#### What you should do:
Look below for the line holding "none -> blue brick C3 level 1" and the line holding "tan brick D4:G4". Repeat those two and everything between, exactly.
.....
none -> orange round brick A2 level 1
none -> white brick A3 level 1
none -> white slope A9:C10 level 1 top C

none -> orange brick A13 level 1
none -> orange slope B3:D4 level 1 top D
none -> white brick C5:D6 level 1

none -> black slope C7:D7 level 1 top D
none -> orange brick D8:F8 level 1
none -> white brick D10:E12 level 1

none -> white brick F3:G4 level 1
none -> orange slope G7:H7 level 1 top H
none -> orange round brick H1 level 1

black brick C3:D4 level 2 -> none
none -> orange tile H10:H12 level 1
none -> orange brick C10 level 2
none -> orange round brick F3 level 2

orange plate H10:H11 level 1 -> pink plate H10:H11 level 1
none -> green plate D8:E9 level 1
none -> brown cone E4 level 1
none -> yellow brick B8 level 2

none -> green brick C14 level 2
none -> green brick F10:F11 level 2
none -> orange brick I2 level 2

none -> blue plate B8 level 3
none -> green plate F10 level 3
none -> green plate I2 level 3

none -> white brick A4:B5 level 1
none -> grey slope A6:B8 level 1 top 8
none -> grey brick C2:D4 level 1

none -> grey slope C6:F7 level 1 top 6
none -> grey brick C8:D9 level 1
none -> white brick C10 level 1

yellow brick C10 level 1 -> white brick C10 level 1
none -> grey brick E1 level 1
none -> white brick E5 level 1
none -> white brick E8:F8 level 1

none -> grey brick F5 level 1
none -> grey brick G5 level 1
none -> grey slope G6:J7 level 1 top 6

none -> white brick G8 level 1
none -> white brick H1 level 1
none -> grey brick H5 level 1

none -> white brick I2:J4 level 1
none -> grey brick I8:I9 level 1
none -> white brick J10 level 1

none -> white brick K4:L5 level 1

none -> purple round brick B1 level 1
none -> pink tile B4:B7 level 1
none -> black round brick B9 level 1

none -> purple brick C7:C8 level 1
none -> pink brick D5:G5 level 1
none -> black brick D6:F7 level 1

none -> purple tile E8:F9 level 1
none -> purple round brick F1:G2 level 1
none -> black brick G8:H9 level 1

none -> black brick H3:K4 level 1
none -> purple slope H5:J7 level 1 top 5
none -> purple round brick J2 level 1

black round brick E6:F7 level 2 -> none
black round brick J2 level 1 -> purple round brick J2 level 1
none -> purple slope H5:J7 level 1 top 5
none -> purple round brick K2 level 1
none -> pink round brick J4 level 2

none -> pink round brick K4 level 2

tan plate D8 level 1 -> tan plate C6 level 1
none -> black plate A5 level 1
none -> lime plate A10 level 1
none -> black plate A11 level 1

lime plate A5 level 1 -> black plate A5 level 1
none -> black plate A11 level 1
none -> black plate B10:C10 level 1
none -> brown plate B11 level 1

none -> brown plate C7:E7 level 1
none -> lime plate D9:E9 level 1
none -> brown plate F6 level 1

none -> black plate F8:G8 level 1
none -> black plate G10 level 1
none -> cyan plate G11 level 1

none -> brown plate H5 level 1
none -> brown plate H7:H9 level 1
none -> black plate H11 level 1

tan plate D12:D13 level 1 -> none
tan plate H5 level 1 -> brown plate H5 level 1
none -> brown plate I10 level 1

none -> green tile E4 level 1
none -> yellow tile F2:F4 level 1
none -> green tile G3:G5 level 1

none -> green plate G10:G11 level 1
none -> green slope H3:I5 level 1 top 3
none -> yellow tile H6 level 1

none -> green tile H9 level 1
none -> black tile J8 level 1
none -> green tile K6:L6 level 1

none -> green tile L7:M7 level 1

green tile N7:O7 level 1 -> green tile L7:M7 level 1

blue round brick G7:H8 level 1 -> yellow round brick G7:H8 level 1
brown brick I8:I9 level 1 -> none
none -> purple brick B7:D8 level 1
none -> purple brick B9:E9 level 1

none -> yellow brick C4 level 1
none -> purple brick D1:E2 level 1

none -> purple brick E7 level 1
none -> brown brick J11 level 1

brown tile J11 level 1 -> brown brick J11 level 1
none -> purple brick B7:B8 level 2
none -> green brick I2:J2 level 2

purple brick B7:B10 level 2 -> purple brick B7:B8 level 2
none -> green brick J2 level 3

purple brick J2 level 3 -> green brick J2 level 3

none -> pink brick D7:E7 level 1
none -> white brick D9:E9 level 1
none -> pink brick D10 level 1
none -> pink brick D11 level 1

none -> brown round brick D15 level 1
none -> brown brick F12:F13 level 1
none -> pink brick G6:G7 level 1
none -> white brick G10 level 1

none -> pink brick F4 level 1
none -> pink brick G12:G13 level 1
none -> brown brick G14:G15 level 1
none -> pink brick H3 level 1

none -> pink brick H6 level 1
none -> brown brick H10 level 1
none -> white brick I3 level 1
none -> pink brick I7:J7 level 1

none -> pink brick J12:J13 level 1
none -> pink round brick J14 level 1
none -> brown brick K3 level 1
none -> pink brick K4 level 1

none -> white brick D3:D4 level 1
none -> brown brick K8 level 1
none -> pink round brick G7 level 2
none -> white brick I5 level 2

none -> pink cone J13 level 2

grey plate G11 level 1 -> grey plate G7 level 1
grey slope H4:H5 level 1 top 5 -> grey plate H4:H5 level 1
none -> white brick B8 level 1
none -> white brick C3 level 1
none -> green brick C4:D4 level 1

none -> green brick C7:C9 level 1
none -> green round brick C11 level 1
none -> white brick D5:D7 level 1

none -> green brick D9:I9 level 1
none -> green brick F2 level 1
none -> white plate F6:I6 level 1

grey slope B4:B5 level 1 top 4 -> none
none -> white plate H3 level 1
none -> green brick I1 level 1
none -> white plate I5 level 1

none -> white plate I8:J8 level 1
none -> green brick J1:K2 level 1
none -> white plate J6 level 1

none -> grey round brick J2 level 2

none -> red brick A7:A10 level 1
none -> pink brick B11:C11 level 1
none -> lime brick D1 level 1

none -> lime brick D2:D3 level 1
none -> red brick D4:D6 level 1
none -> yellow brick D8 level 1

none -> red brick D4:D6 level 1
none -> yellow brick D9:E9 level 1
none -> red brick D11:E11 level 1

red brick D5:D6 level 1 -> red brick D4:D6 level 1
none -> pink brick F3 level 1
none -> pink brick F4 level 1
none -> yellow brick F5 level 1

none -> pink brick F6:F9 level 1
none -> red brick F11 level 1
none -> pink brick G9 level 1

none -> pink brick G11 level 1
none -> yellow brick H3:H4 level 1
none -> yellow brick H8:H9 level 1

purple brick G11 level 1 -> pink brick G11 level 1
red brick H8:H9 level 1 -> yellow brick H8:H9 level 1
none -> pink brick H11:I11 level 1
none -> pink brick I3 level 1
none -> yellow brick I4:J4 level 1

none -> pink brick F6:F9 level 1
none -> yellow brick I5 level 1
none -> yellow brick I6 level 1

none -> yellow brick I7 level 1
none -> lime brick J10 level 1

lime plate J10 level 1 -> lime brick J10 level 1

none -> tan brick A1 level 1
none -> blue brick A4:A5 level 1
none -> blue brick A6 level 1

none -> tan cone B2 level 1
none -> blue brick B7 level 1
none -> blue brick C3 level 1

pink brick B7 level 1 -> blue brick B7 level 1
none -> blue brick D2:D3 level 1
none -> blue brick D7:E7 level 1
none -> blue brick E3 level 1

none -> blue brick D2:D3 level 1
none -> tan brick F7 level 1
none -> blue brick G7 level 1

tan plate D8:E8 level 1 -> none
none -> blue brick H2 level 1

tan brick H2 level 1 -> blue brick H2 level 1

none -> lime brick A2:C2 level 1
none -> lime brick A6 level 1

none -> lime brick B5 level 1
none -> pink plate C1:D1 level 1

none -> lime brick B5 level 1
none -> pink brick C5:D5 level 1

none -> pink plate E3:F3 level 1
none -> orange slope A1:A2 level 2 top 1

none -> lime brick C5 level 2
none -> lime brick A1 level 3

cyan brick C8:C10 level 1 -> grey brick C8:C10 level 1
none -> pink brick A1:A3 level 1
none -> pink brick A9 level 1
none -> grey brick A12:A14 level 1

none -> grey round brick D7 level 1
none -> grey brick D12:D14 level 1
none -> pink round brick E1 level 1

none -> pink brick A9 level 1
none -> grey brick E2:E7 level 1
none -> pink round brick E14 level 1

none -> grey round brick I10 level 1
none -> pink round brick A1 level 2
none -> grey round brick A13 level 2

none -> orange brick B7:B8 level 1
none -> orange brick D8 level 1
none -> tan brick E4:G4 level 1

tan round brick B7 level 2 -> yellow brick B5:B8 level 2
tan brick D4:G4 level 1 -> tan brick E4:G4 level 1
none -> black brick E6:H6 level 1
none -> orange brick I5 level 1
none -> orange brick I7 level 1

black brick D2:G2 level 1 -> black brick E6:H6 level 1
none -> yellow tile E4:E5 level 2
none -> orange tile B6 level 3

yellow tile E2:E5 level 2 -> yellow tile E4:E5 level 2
.....
#### Response:
none -> blue brick C3 level 1

pink brick B7 level 1 -> blue brick B7 level 1
none -> blue brick D2:D3 level 1
none -> blue brick D7:E7 level 1
none -> blue brick E3 level 1

none -> blue brick D2:D3 level 1
none -> tan brick F7 level 1
none -> blue brick G7 level 1

tan plate D8:E8 level 1 -> none
none -> blue brick H2 level 1

tan brick H2 level 1 -> blue brick H2 level 1

none -> lime brick A2:C2 level 1
none -> lime brick A6 level 1

none -> lime brick B5 level 1
none -> pink plate C1:D1 level 1

none -> lime brick B5 level 1
none -> pink brick C5:D5 level 1

none -> pink plate E3:F3 level 1
none -> orange slope A1:A2 level 2 top 1

none -> lime brick C5 level 2
none -> lime brick A1 level 3

cyan brick C8:C10 level 1 -> grey brick C8:C10 level 1
none -> pink brick A1:A3 level 1
none -> pink brick A9 level 1
none -> grey brick A12:A14 level 1

none -> grey round brick D7 level 1
none -> grey brick D12:D14 level 1
none -> pink round brick E1 level 1

none -> pink brick A9 level 1
none -> grey brick E2:E7 level 1
none -> pink round brick E14 level 1

none -> grey round brick I10 level 1
none -> pink round brick A1 level 2
none -> grey round brick A13 level 2

none -> orange brick B7:B8 level 1
none -> orange brick D8 level 1
none -> tan brick E4:G4 level 1

tan round brick B7 level 2 -> yellow brick B5:B8 level 2
tan brick D4:G4 level 1 -> tan brick E4:G4 level 1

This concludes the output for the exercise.